*SUPPLIED INFORMATION*

☆ ☆ ☆

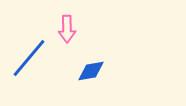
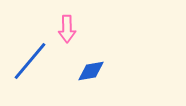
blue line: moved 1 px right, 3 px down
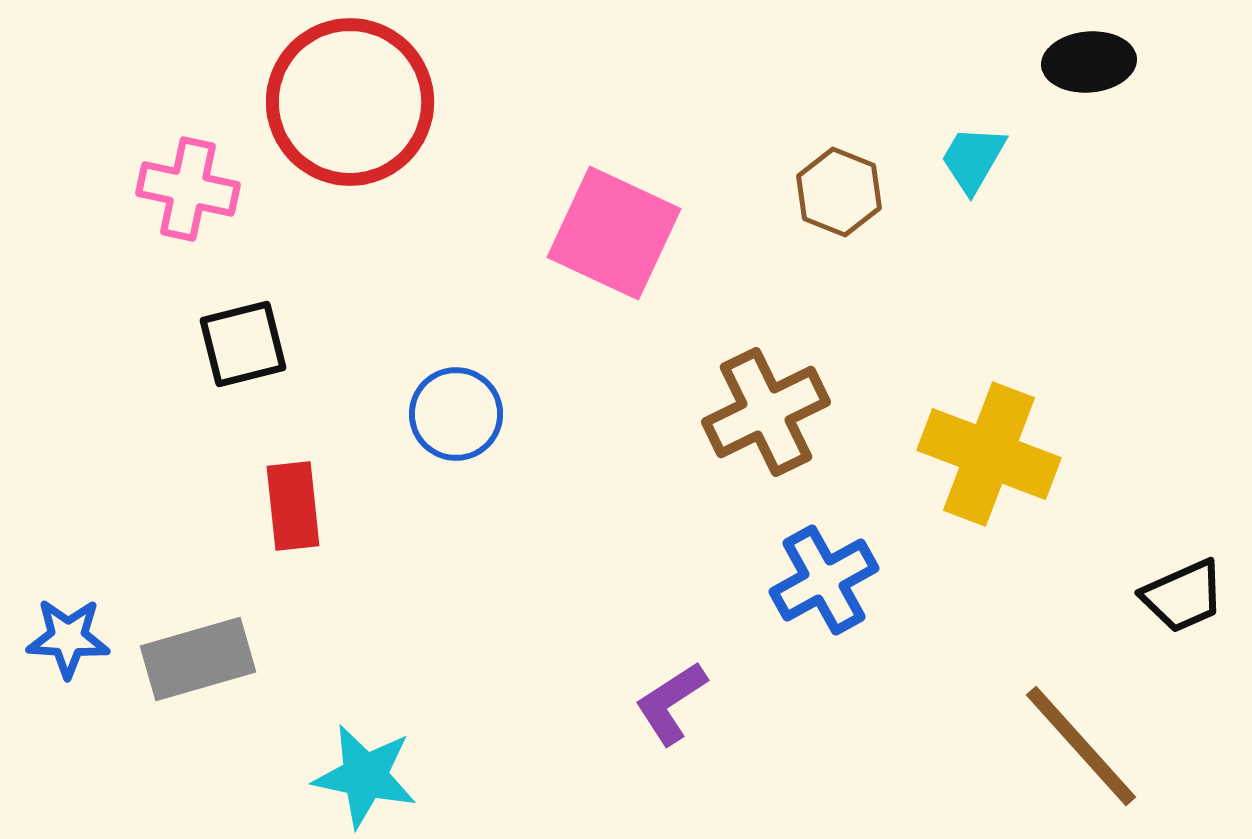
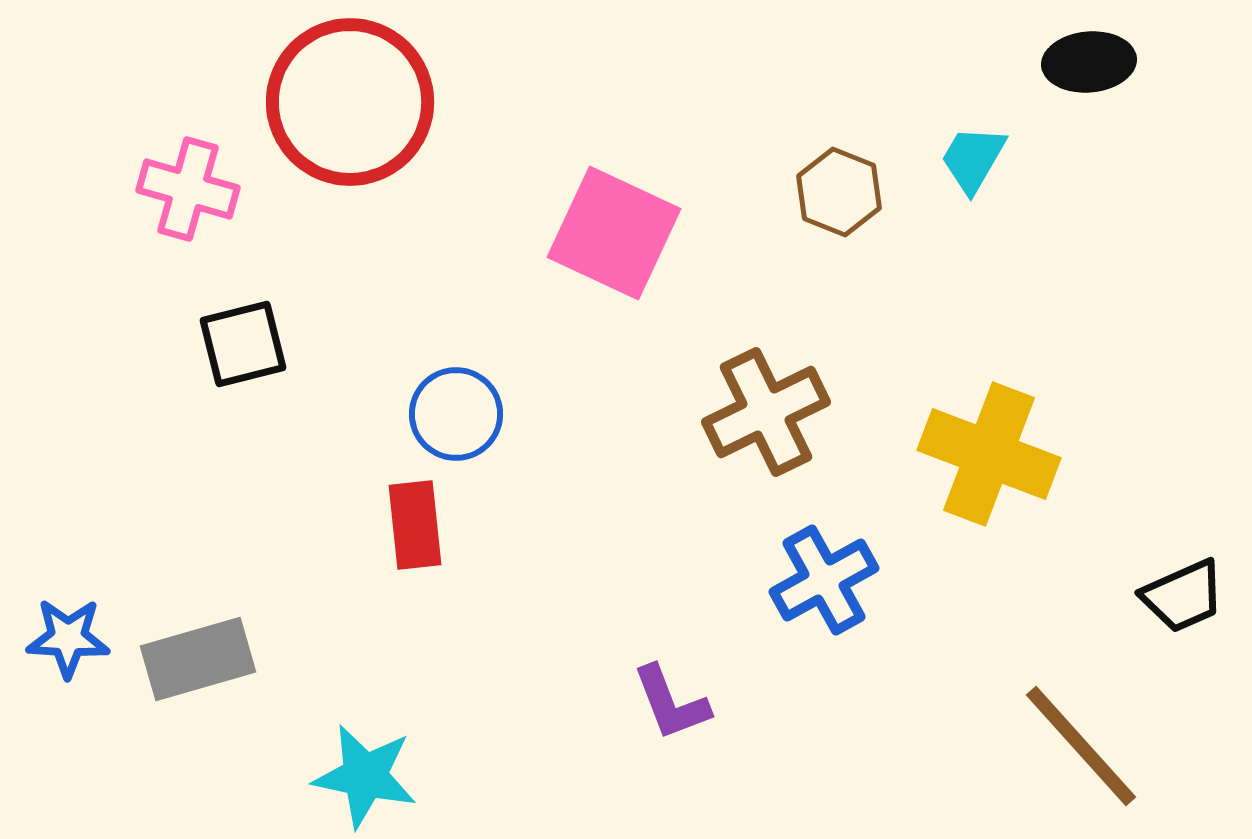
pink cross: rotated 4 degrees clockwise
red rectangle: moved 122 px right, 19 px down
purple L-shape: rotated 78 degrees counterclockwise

☆ ☆ ☆

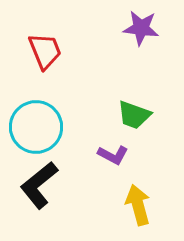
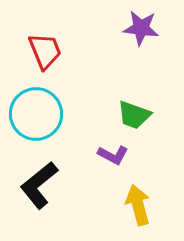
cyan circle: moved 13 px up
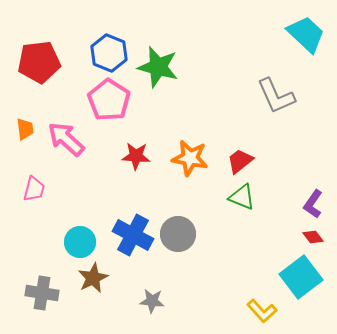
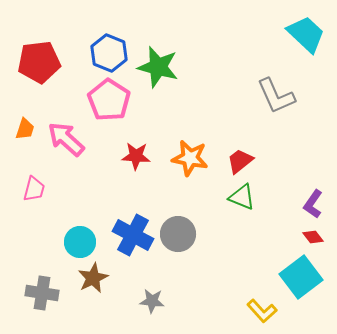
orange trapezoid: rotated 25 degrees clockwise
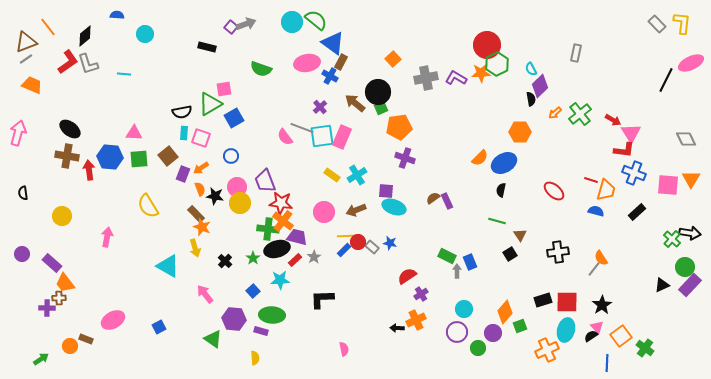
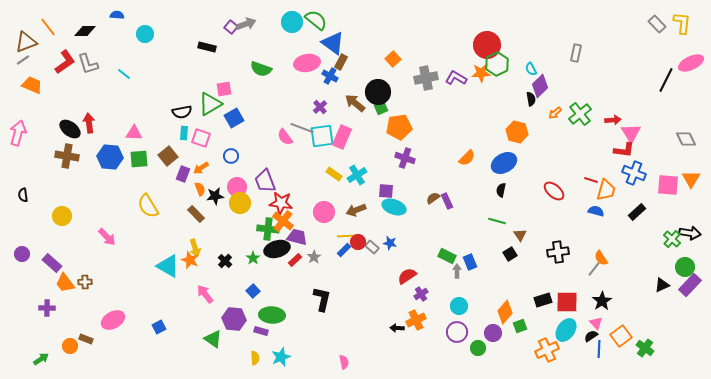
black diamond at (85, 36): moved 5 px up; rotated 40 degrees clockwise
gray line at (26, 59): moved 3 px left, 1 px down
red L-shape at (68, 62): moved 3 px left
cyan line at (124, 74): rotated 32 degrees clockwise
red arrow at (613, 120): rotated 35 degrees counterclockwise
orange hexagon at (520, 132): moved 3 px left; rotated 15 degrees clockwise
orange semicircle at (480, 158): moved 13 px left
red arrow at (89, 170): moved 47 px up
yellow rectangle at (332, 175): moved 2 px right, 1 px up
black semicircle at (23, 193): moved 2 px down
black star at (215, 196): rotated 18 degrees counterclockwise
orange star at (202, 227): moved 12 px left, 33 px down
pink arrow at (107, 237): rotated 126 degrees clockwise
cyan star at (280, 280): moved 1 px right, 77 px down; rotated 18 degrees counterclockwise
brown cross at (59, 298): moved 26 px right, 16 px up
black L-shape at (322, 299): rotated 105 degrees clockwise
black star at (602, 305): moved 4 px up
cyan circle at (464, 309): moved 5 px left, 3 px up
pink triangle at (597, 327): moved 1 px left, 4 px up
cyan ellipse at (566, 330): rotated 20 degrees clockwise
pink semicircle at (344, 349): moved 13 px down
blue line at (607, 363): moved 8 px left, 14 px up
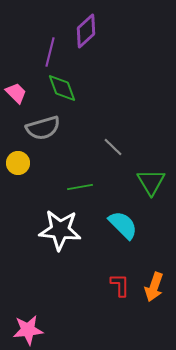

☆ ☆ ☆

*YOUR ASSIGNMENT*
Give back the records above exactly, limited to the lines between the one holding "pink arrow at" and the one holding "blue line at", inclusive.

*FINAL ANSWER*
pink arrow at (107, 237): rotated 126 degrees clockwise
cyan star at (280, 280): moved 1 px right, 77 px down; rotated 18 degrees counterclockwise
brown cross at (59, 298): moved 26 px right, 16 px up
black L-shape at (322, 299): rotated 105 degrees clockwise
black star at (602, 305): moved 4 px up
cyan circle at (464, 309): moved 5 px left, 3 px up
pink triangle at (597, 327): moved 1 px left, 4 px up
cyan ellipse at (566, 330): rotated 20 degrees clockwise
pink semicircle at (344, 349): moved 13 px down
blue line at (607, 363): moved 8 px left, 14 px up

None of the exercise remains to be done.